Dataset records
........
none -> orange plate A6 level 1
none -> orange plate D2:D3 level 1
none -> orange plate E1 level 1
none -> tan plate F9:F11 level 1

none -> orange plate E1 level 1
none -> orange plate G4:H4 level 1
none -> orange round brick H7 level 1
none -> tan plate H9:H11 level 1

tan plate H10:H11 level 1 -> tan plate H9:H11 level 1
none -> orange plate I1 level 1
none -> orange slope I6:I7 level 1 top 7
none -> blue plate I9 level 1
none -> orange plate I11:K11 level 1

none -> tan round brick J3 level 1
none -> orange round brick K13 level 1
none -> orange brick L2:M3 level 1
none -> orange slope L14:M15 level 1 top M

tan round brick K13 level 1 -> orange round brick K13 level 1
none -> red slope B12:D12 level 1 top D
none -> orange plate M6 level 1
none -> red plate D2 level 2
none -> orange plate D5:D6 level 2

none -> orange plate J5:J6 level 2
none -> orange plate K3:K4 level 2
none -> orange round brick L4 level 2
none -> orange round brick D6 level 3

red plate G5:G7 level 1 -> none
........
**WHAT YOU WILL DO:**
Collect the lines of the records that include the string "round".

**COMPLETED EXERCISE:**
none -> orange round brick H7 level 1
none -> tan round brick J3 level 1
none -> orange round brick K13 level 1
tan round brick K13 level 1 -> orange round brick K13 level 1
none -> orange round brick L4 level 2
none -> orange round brick D6 level 3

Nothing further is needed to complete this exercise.